# [How to complete this task]
Below are some entries. Repeat exactly the lines from the one with "green cross: (58, 88) -> (89, 98), moved" through the one with "purple triangle: (165, 32)", and only those.

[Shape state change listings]
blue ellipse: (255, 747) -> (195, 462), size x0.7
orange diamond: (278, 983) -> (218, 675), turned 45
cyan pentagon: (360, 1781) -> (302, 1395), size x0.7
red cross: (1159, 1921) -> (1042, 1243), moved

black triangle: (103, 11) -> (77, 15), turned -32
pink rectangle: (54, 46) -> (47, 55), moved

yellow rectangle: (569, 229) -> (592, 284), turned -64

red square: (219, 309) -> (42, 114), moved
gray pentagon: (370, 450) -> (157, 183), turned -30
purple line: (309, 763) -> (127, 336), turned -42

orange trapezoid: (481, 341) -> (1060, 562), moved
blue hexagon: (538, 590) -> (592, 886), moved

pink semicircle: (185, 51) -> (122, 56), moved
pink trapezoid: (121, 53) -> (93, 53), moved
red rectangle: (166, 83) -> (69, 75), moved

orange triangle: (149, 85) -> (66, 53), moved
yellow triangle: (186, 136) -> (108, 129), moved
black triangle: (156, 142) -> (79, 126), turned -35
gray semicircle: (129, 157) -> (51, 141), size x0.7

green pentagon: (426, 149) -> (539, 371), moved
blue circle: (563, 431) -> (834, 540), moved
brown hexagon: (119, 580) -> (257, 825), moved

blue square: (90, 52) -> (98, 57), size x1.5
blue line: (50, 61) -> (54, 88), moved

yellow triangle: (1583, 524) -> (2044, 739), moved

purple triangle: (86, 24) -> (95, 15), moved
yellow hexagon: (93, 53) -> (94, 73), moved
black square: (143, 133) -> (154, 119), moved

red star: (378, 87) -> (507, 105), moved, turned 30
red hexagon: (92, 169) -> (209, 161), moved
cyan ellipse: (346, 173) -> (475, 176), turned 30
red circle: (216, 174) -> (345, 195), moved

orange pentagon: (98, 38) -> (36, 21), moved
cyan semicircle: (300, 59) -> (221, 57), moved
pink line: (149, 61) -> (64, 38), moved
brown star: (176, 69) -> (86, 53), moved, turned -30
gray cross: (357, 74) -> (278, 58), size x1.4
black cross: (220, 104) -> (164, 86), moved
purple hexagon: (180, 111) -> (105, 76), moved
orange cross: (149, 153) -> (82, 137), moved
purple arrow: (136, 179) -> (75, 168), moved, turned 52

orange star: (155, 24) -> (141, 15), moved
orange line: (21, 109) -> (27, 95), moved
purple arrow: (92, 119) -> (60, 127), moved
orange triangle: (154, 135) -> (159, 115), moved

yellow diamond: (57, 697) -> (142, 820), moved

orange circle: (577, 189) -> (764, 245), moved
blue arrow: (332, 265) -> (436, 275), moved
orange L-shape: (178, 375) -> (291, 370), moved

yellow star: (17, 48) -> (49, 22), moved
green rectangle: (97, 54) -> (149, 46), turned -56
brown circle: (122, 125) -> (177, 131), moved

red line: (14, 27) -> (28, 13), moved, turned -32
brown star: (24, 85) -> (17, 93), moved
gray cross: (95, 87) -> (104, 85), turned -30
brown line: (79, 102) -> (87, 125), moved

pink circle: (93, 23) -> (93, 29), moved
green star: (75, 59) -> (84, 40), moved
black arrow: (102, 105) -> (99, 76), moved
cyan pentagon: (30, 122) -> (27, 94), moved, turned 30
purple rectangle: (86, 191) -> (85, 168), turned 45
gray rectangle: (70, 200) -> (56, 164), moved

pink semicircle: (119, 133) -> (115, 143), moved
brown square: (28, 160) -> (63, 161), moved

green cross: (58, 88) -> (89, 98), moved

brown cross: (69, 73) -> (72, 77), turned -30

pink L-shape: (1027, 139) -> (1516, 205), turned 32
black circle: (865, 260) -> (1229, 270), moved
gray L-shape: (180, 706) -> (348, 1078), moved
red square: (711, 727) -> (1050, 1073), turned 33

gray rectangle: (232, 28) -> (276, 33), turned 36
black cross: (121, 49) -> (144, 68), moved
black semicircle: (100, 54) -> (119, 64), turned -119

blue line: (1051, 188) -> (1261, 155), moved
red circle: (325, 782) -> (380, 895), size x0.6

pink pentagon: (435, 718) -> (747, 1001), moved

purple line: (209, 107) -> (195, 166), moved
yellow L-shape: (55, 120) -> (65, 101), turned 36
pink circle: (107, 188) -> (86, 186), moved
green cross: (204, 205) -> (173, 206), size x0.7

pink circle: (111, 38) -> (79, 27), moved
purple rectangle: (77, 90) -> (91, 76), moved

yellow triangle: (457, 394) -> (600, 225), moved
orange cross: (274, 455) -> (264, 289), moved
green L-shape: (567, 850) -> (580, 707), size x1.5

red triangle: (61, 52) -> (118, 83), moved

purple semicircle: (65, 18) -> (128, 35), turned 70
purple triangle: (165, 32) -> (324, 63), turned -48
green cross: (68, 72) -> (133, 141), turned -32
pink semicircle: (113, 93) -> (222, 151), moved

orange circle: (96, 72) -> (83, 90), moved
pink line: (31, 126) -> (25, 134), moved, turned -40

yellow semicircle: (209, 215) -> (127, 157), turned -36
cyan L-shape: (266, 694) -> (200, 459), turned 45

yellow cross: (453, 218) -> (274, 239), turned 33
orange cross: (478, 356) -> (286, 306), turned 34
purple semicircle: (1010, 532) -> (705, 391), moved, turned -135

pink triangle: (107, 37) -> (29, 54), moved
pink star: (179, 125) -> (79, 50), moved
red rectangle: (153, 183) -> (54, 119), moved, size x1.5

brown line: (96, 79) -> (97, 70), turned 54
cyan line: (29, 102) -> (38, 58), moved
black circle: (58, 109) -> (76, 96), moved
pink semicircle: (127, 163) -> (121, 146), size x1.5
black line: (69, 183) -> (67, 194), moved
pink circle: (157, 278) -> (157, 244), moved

# [Your response]
green cross: (58, 88) -> (89, 98), moved

brown cross: (69, 73) -> (72, 77), turned -30

pink L-shape: (1027, 139) -> (1516, 205), turned 32
black circle: (865, 260) -> (1229, 270), moved
gray L-shape: (180, 706) -> (348, 1078), moved
red square: (711, 727) -> (1050, 1073), turned 33

gray rectangle: (232, 28) -> (276, 33), turned 36
black cross: (121, 49) -> (144, 68), moved
black semicircle: (100, 54) -> (119, 64), turned -119

blue line: (1051, 188) -> (1261, 155), moved
red circle: (325, 782) -> (380, 895), size x0.6

pink pentagon: (435, 718) -> (747, 1001), moved

purple line: (209, 107) -> (195, 166), moved
yellow L-shape: (55, 120) -> (65, 101), turned 36
pink circle: (107, 188) -> (86, 186), moved
green cross: (204, 205) -> (173, 206), size x0.7

pink circle: (111, 38) -> (79, 27), moved
purple rectangle: (77, 90) -> (91, 76), moved

yellow triangle: (457, 394) -> (600, 225), moved
orange cross: (274, 455) -> (264, 289), moved
green L-shape: (567, 850) -> (580, 707), size x1.5

red triangle: (61, 52) -> (118, 83), moved

purple semicircle: (65, 18) -> (128, 35), turned 70
purple triangle: (165, 32) -> (324, 63), turned -48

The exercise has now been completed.